Task details —
Begin with the line below holding "green traffic cone: 5 -> 4" and go on through the line holding "purple key: 4 -> 2", duplicating each line exactly and leaving out pictures.

─── Material for this exercise

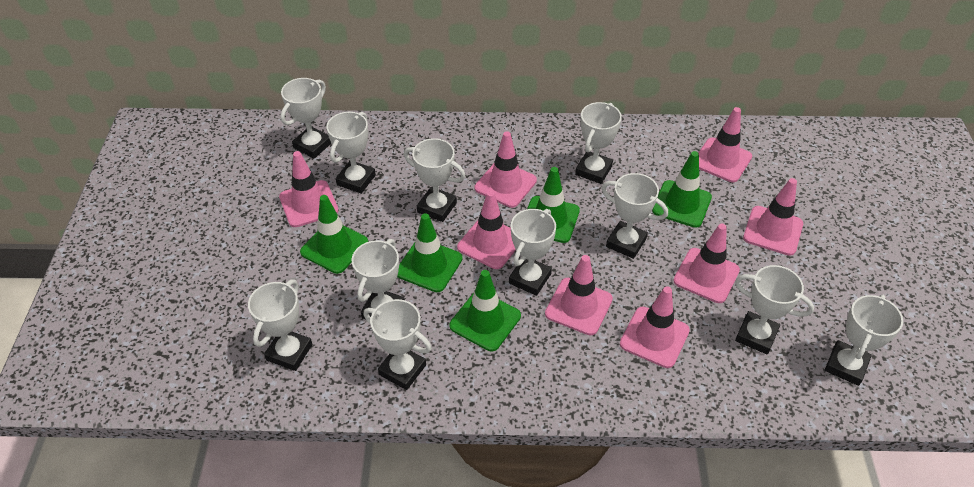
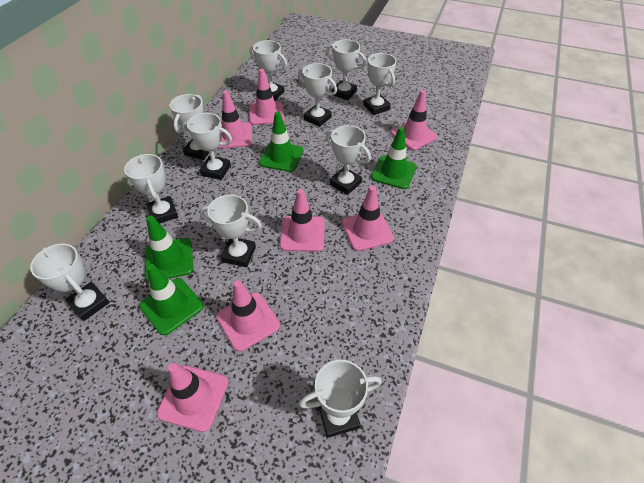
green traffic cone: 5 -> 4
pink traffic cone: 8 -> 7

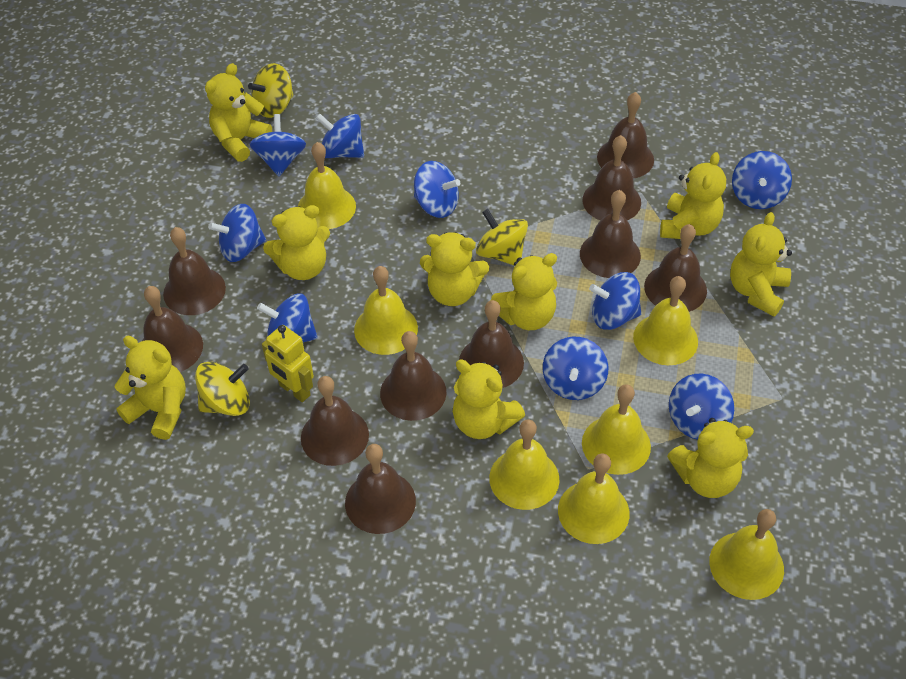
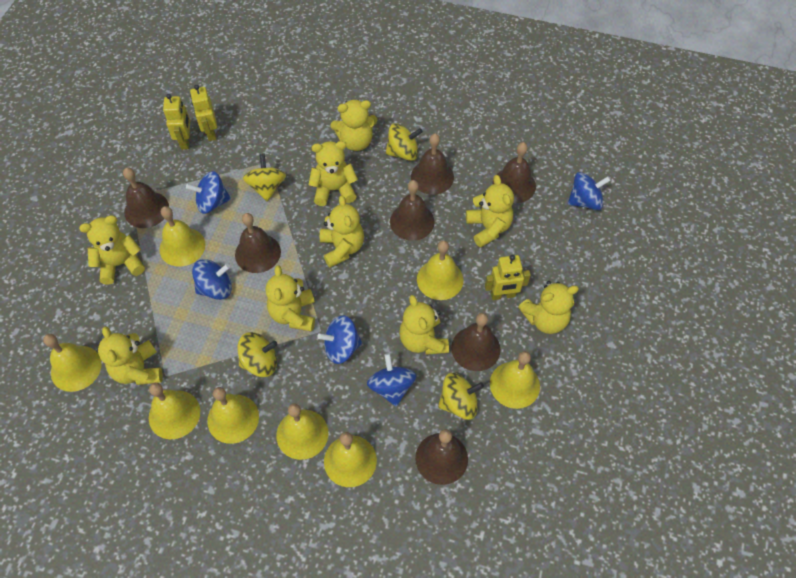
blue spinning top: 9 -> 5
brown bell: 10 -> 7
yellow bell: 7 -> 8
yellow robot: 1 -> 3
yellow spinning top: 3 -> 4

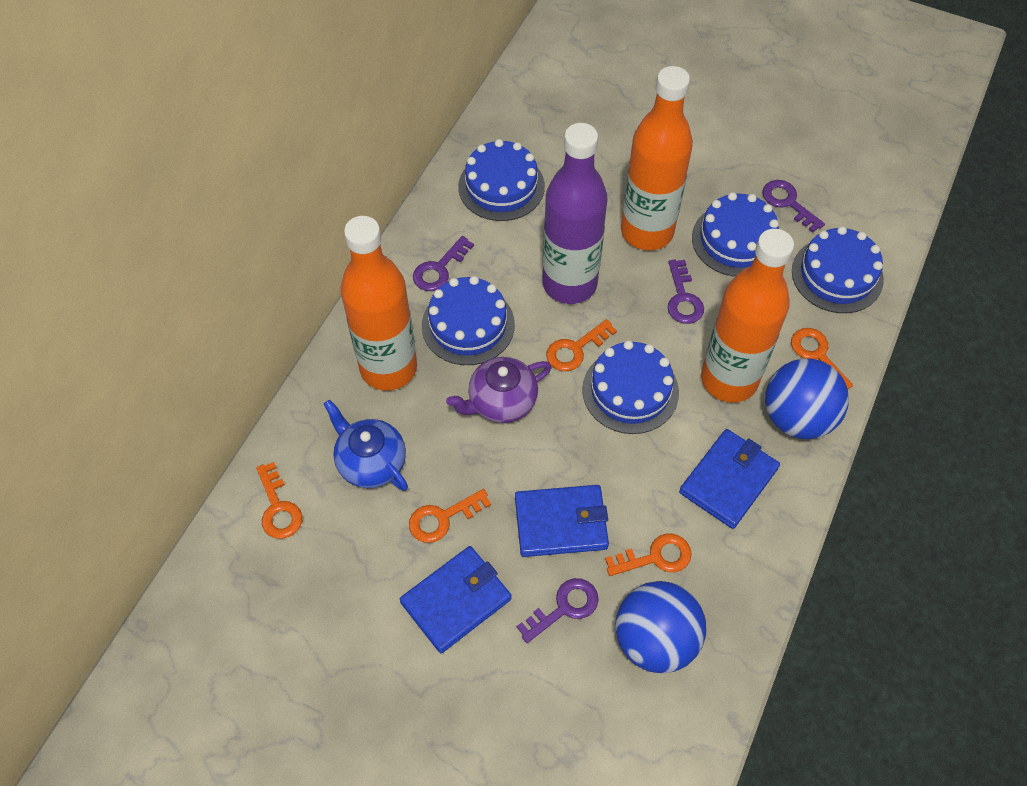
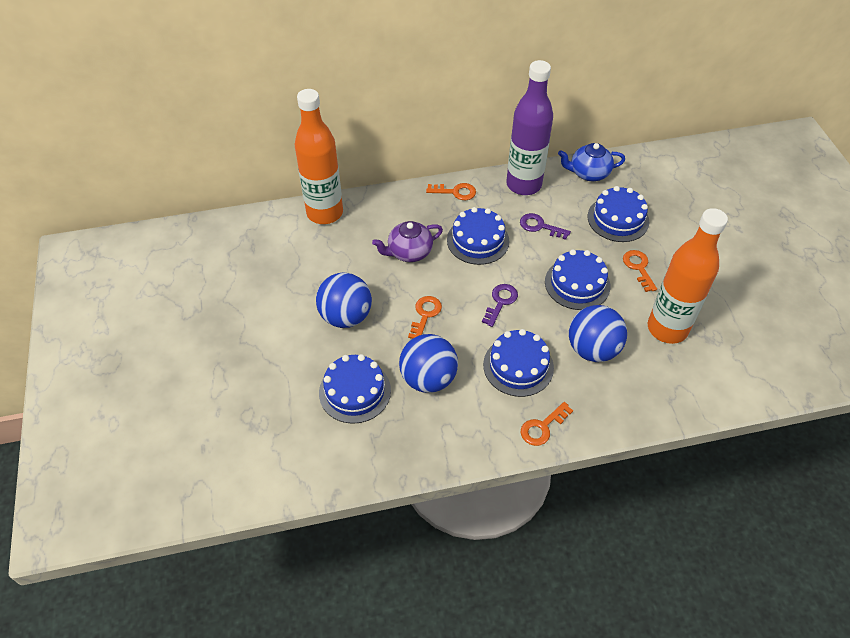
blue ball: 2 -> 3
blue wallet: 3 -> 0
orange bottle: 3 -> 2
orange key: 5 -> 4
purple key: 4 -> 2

──────
─── Material for this exercise

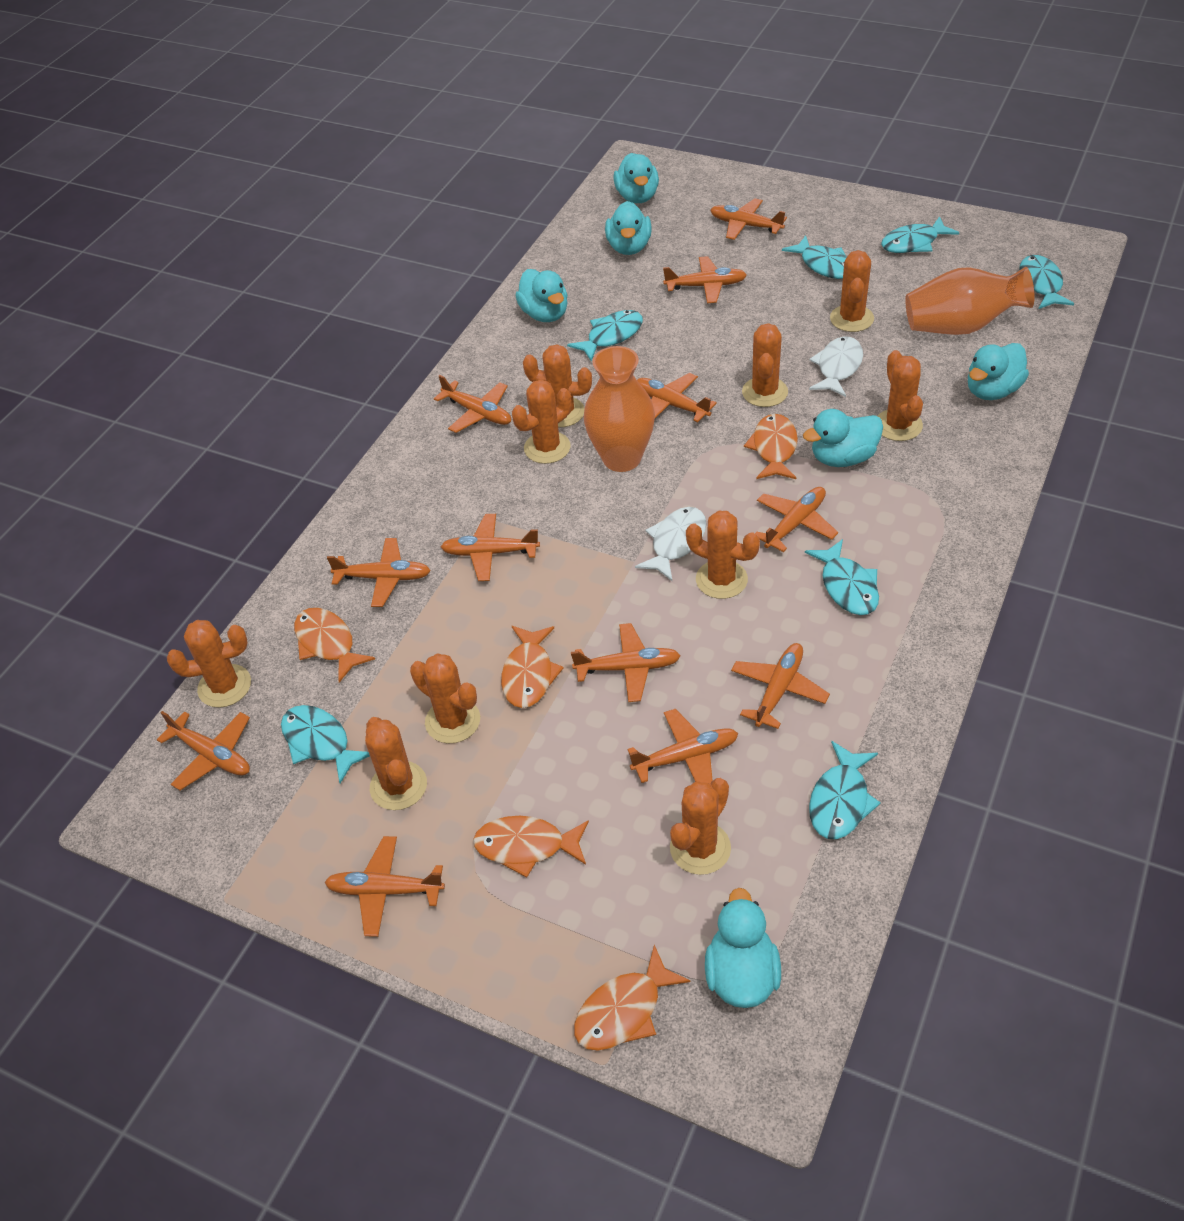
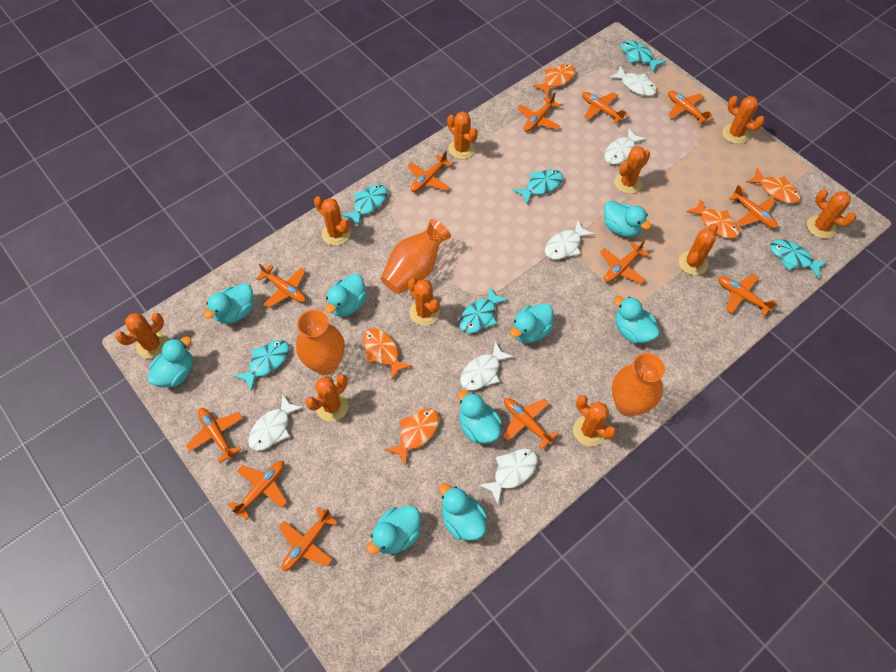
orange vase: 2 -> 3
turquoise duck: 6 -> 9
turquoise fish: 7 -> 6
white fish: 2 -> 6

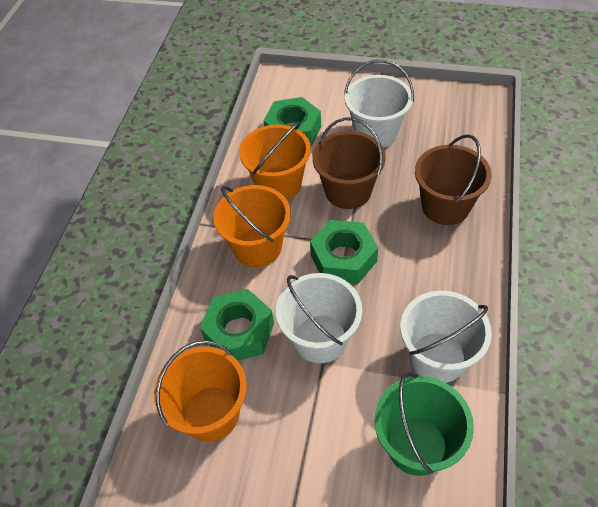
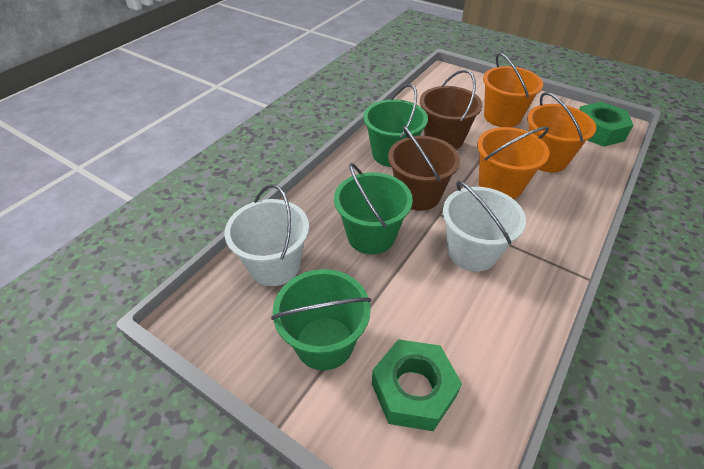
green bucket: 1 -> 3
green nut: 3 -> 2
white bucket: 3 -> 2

──────

Answer section —
green traffic cone: 5 -> 4
pink traffic cone: 8 -> 7

blue spinning top: 9 -> 5
brown bell: 10 -> 7
yellow bell: 7 -> 8
yellow robot: 1 -> 3
yellow spinning top: 3 -> 4

blue ball: 2 -> 3
blue wallet: 3 -> 0
orange bottle: 3 -> 2
orange key: 5 -> 4
purple key: 4 -> 2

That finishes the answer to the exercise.